### TASK DETAILS
When you reach the line with "R12: 56k (5V, N30) -> 68k (5V, N30)" in the data below, begin printing lines exactly, and stop once the line with "TR1: NPN (B" has been printed.

### GIVEN DATA
+ + + + +

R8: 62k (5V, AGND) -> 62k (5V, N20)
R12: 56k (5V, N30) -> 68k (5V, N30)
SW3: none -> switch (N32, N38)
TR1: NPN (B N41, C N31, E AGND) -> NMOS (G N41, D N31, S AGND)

+ + + + +

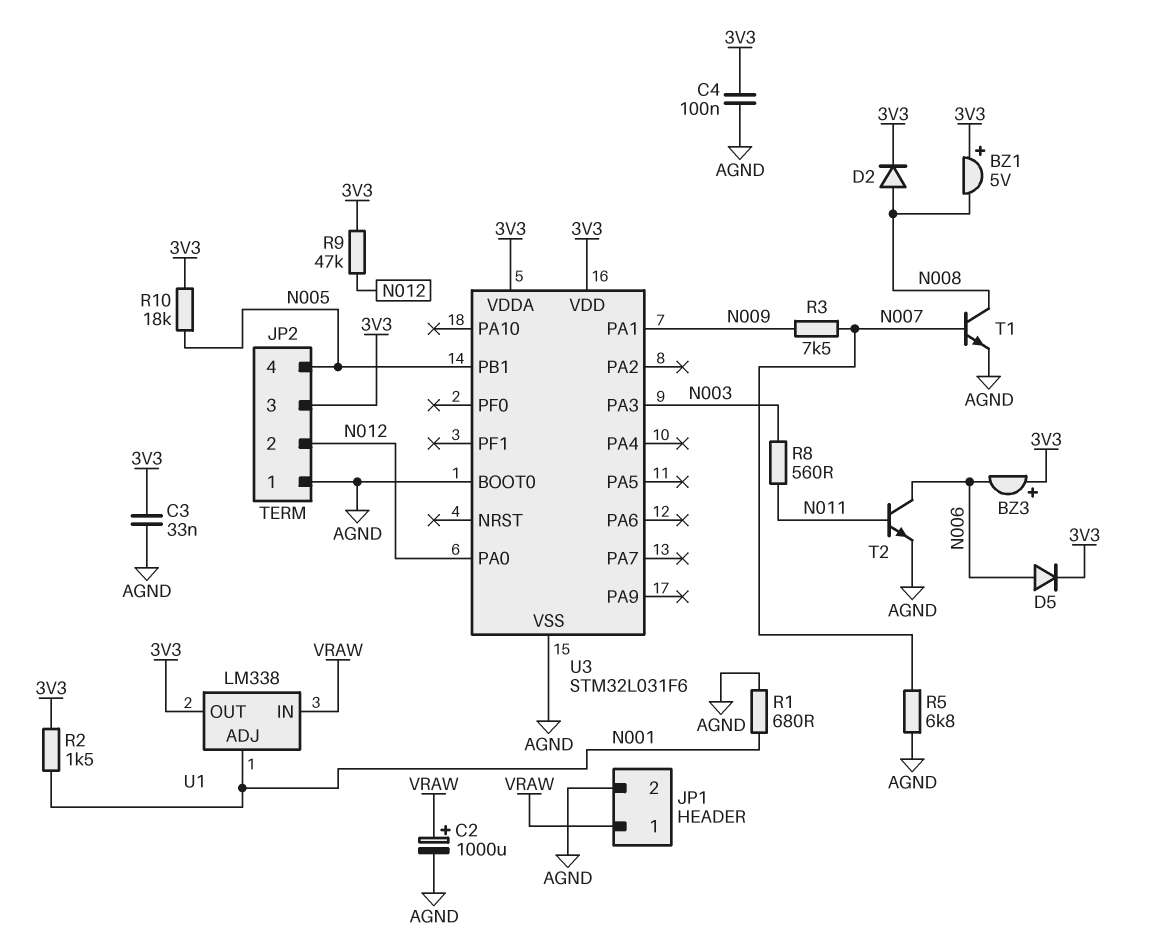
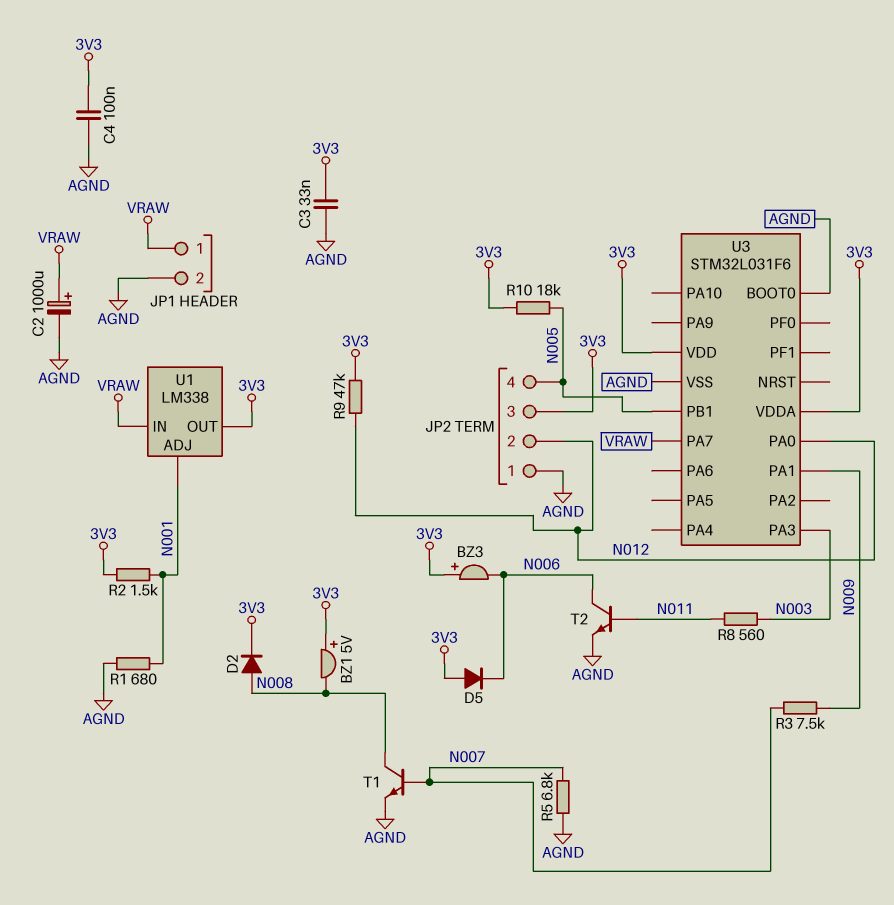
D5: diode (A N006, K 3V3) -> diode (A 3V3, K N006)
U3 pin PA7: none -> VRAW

+ + + + +

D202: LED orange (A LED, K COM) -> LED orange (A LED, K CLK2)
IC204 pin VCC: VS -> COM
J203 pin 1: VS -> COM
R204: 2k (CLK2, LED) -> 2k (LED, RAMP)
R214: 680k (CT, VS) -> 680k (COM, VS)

+ + + + +

### YOUR RESPONSE
R12: 56k (5V, N30) -> 68k (5V, N30)
SW3: none -> switch (N32, N38)
TR1: NPN (B N41, C N31, E AGND) -> NMOS (G N41, D N31, S AGND)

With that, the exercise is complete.